A faithful copy of the entries is needed, one that leaves out the pictures.

___ Exercise data

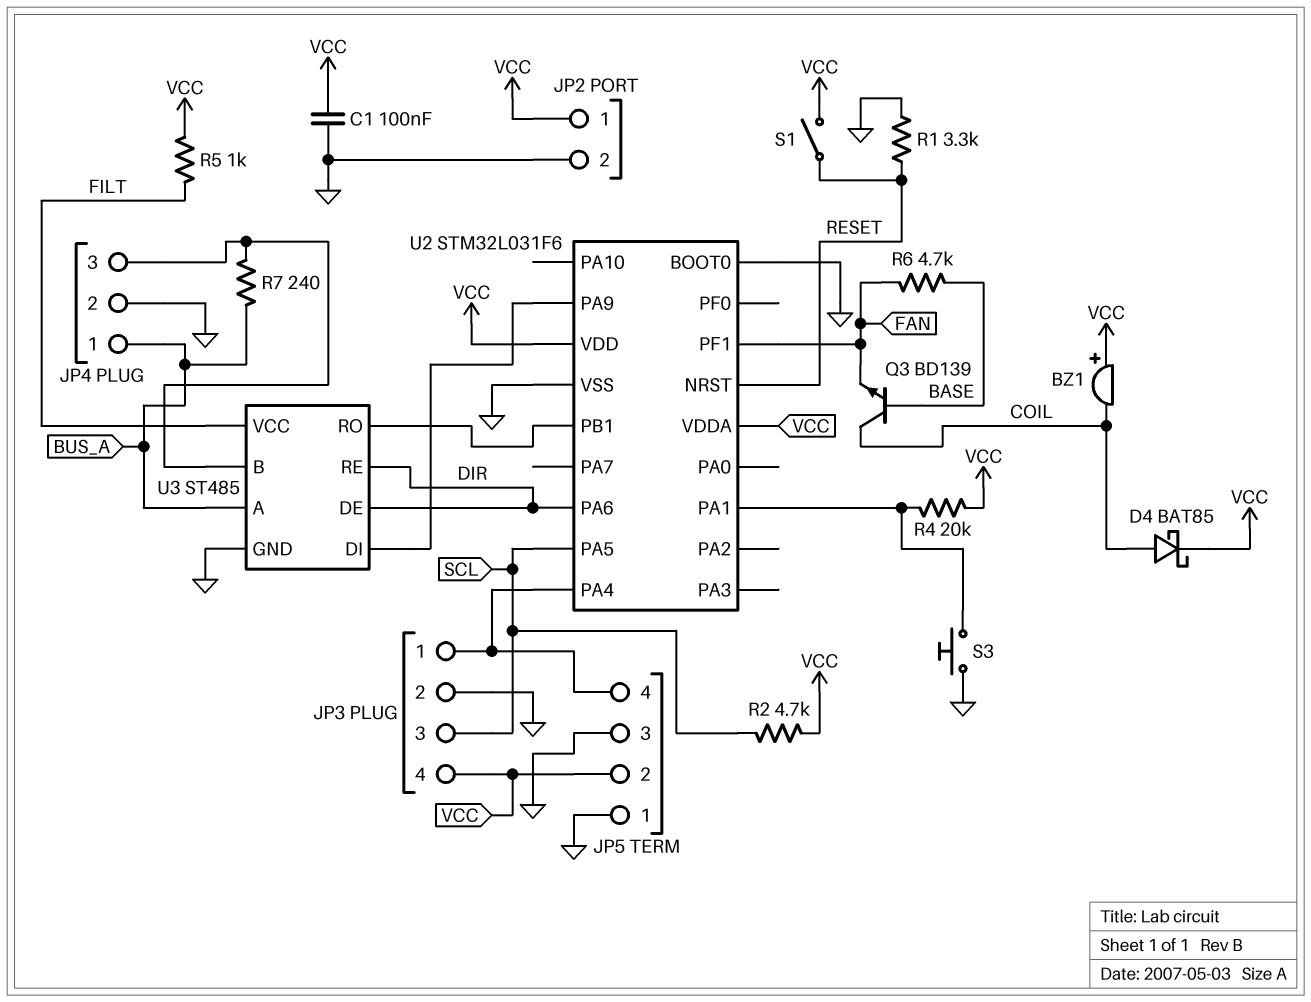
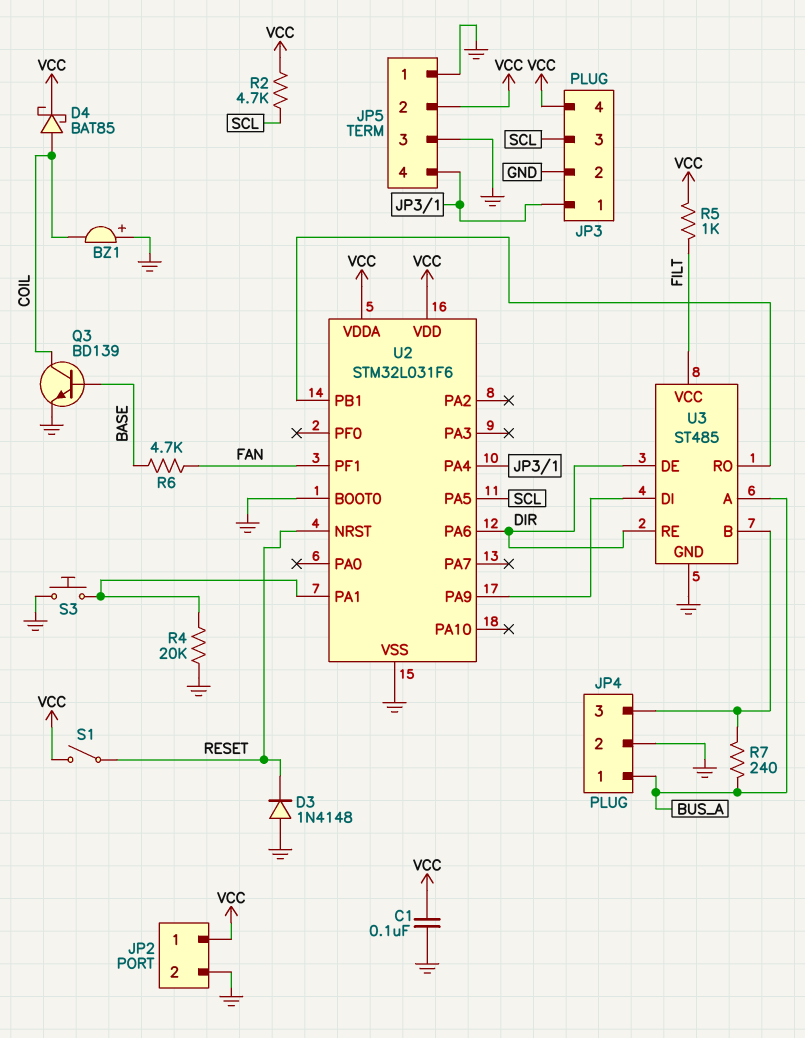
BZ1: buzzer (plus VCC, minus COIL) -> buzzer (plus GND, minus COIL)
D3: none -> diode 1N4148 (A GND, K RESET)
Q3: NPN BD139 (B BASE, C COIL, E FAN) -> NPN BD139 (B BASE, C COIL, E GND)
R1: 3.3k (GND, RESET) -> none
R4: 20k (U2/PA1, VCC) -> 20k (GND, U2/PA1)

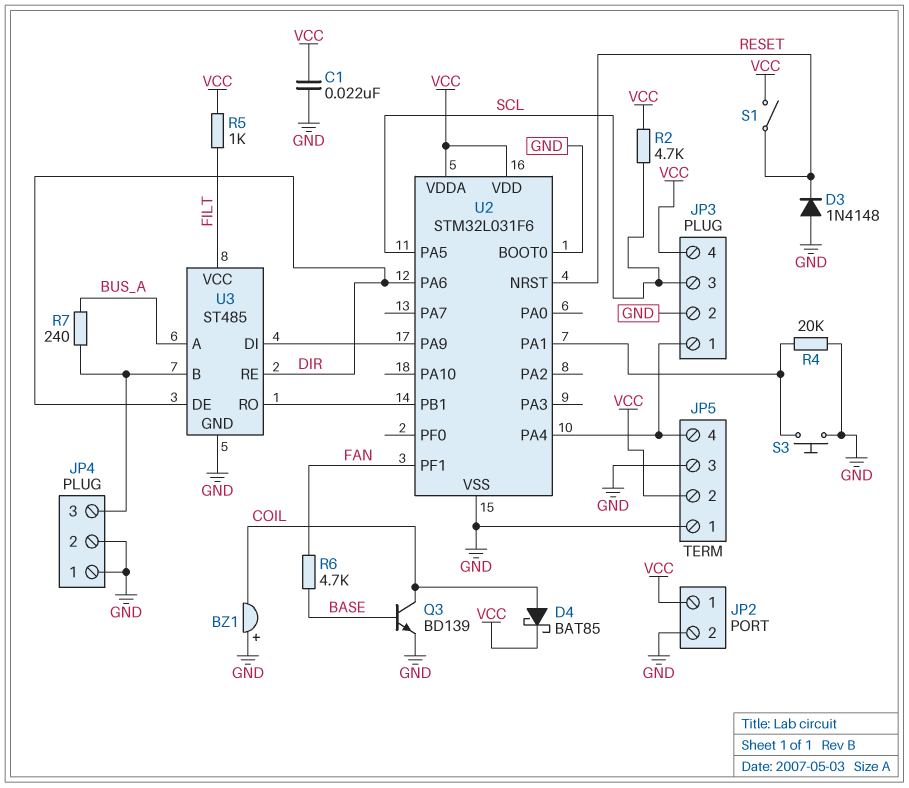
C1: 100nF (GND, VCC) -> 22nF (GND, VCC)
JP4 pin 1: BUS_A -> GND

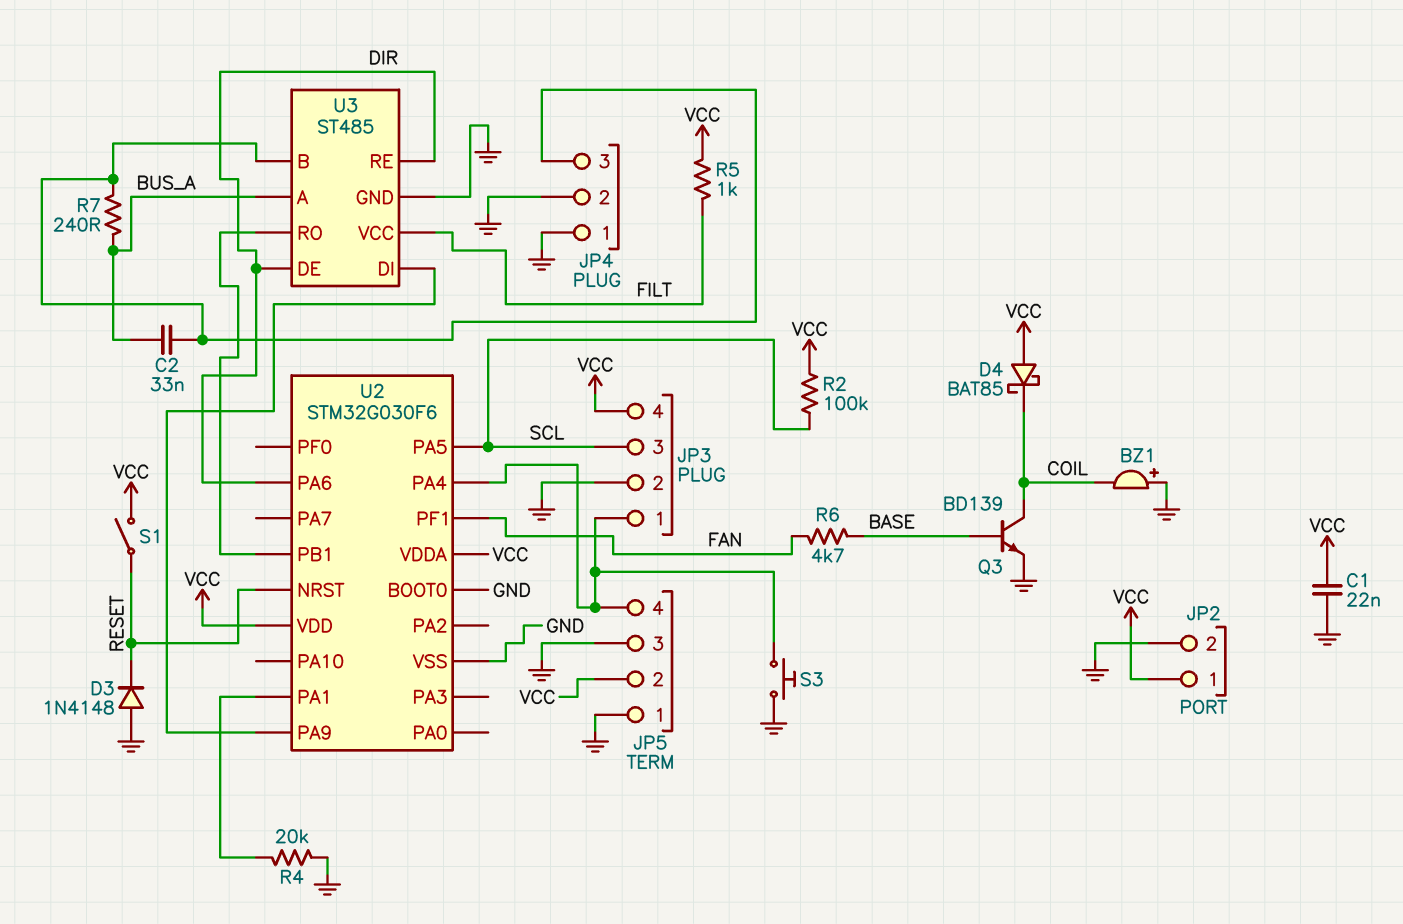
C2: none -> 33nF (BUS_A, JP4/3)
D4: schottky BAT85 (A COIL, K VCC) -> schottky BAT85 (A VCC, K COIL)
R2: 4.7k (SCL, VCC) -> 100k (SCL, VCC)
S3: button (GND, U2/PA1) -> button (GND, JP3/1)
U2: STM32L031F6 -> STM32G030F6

______

Answer below
BZ1: buzzer (plus VCC, minus COIL) -> buzzer (plus GND, minus COIL)
D3: none -> diode 1N4148 (A GND, K RESET)
Q3: NPN BD139 (B BASE, C COIL, E FAN) -> NPN BD139 (B BASE, C COIL, E GND)
R1: 3.3k (GND, RESET) -> none
R4: 20k (U2/PA1, VCC) -> 20k (GND, U2/PA1)

C1: 100nF (GND, VCC) -> 22nF (GND, VCC)
JP4 pin 1: BUS_A -> GND

C2: none -> 33nF (BUS_A, JP4/3)
D4: schottky BAT85 (A COIL, K VCC) -> schottky BAT85 (A VCC, K COIL)
R2: 4.7k (SCL, VCC) -> 100k (SCL, VCC)
S3: button (GND, U2/PA1) -> button (GND, JP3/1)
U2: STM32L031F6 -> STM32G030F6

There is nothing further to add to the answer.